§ **WHAT TO WORK ON**: Repeat exactly the lines below that lie between the line with "D6: none -> LED orange (A AGND, K N17)" and the line with "V1: AC 230V (AGND, N15) -> AC 24V (AGND, N15)", counting both of those lines as part of the answer.

§ **PROVIDED RECORDS**:
****************************************

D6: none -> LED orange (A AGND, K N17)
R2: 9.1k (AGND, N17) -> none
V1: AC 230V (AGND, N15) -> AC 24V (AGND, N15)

****************************************

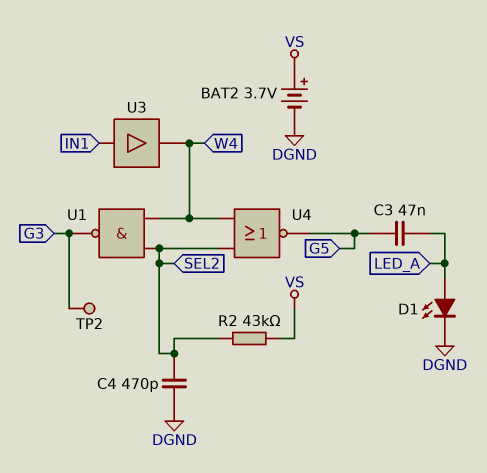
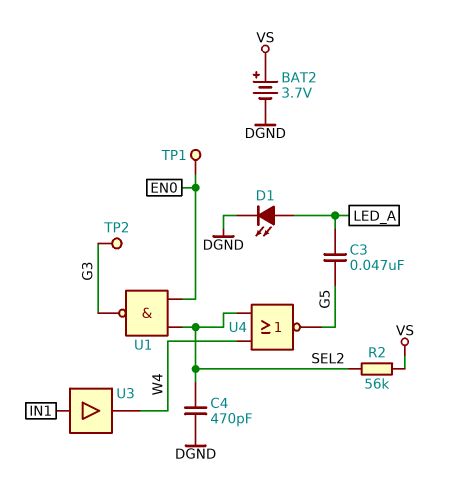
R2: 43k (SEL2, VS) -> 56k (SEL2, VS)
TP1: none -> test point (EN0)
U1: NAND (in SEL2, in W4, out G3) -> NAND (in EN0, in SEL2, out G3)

****************************************

§ **OUTPUT**:
D6: none -> LED orange (A AGND, K N17)
R2: 9.1k (AGND, N17) -> none
V1: AC 230V (AGND, N15) -> AC 24V (AGND, N15)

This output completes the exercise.